Lines of data
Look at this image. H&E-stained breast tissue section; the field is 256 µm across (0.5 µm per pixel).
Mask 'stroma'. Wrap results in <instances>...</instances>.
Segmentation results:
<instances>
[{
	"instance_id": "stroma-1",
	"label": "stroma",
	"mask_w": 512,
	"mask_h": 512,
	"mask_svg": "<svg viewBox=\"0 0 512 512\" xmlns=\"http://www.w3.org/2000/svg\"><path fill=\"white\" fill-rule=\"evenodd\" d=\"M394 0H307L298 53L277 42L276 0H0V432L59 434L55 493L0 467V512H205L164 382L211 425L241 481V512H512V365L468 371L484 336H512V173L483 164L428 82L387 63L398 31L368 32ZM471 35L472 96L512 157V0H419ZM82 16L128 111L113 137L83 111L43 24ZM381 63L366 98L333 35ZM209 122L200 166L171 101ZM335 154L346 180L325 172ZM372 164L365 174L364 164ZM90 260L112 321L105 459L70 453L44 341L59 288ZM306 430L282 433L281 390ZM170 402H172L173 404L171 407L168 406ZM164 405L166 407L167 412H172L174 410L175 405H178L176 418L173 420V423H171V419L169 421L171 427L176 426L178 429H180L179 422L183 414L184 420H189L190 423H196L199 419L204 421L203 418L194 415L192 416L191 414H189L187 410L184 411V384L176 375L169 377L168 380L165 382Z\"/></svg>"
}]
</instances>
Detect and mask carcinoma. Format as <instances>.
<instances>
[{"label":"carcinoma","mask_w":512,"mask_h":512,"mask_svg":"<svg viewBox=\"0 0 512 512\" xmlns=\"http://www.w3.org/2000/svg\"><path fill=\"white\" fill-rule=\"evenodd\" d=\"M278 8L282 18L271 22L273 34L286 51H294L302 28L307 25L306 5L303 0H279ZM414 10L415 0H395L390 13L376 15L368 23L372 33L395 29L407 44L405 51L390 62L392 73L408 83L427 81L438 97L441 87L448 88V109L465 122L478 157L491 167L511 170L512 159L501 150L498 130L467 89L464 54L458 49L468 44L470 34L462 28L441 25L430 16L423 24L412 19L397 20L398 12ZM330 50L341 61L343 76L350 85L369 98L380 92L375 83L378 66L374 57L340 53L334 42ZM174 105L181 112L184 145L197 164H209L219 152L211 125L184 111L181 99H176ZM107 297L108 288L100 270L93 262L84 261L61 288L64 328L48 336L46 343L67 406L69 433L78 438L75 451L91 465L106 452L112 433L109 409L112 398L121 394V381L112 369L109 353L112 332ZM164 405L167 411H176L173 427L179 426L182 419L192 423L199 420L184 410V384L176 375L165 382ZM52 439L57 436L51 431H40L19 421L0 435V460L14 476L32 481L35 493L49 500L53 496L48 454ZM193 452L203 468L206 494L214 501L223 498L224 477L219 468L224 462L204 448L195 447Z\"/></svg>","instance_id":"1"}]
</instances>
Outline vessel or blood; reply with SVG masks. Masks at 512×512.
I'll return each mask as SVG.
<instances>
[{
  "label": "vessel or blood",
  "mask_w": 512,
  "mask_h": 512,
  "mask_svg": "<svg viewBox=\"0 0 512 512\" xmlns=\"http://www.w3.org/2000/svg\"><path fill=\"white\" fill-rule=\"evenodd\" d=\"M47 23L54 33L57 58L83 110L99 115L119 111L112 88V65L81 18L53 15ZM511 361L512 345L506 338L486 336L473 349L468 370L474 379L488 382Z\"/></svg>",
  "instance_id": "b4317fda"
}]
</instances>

■ Written instruction
Every line of the data above should be copied exactly.

■ Task result
Look at this image. H&E-stained breast tissue section; the field is 256 µm across (0.5 µm per pixel).
Mask 'stroma'. Wrap results in <instances>...</instances>.
Segmentation results:
<instances>
[{
	"instance_id": "stroma-1",
	"label": "stroma",
	"mask_w": 512,
	"mask_h": 512,
	"mask_svg": "<svg viewBox=\"0 0 512 512\" xmlns=\"http://www.w3.org/2000/svg\"><path fill=\"white\" fill-rule=\"evenodd\" d=\"M394 0H307L298 53L277 42L276 0H0V432L59 434L55 493L0 467V512H205L164 382L211 425L241 481V512H512V365L468 371L484 336H512V173L483 164L428 82L387 63L398 31L368 32ZM471 35L472 96L512 157V0H419ZM82 16L128 111L113 137L83 111L43 24ZM381 63L366 98L333 35ZM209 122L200 166L171 101ZM335 154L346 180L325 172ZM372 164L365 174L364 164ZM90 260L112 321L105 459L70 453L44 341L59 288ZM306 430L282 433L281 390ZM170 402H172L173 404L171 407L168 406ZM164 405L166 407L167 412H172L174 410L175 405H178L176 418L173 420V423H171V419L169 421L171 427L176 426L178 429H180L179 422L183 414L184 420H189L190 423H196L199 419L204 421L203 418L194 415L192 416L191 414H189L187 410L184 411V384L176 375L169 377L168 380L165 382Z\"/></svg>"
}]
</instances>
Detect and mask carcinoma. Format as <instances>.
<instances>
[{"label":"carcinoma","mask_w":512,"mask_h":512,"mask_svg":"<svg viewBox=\"0 0 512 512\" xmlns=\"http://www.w3.org/2000/svg\"><path fill=\"white\" fill-rule=\"evenodd\" d=\"M278 8L282 18L271 22L273 34L286 51H294L302 28L307 25L306 5L303 0H279ZM414 10L415 0H395L390 13L376 15L368 23L372 33L395 29L407 44L405 51L390 62L392 73L408 83L427 81L438 97L441 87L448 88V109L465 122L478 157L491 167L511 170L512 159L501 150L498 130L467 89L464 54L458 49L468 44L470 34L462 28L441 25L430 16L423 24L412 19L397 20L398 12ZM330 50L341 61L343 76L350 85L369 98L380 92L375 83L378 66L374 57L340 53L334 42ZM174 105L181 112L184 145L197 164H209L219 152L211 125L184 111L181 99H176ZM107 297L108 288L100 270L93 262L84 261L61 288L64 328L48 336L46 343L67 406L69 433L78 438L75 451L91 465L106 452L112 433L109 409L112 398L121 394V381L112 369L109 353L112 332ZM164 405L167 411H176L173 427L179 426L182 419L192 423L199 420L184 410V384L176 375L165 382ZM52 439L57 436L51 431H40L19 421L0 435V460L14 476L32 481L35 493L49 500L53 496L48 454ZM193 452L203 468L206 494L214 501L223 498L224 477L219 468L224 462L204 448L195 447Z\"/></svg>","instance_id":"1"}]
</instances>
Outline vessel or blood; reply with SVG masks. Masks at 512×512.
I'll return each mask as SVG.
<instances>
[{
  "label": "vessel or blood",
  "mask_w": 512,
  "mask_h": 512,
  "mask_svg": "<svg viewBox=\"0 0 512 512\" xmlns=\"http://www.w3.org/2000/svg\"><path fill=\"white\" fill-rule=\"evenodd\" d=\"M47 23L54 33L57 58L83 110L99 115L119 111L112 88V65L81 18L53 15ZM511 361L512 345L506 338L486 336L473 349L468 370L474 379L488 382Z\"/></svg>",
  "instance_id": "b4317fda"
}]
</instances>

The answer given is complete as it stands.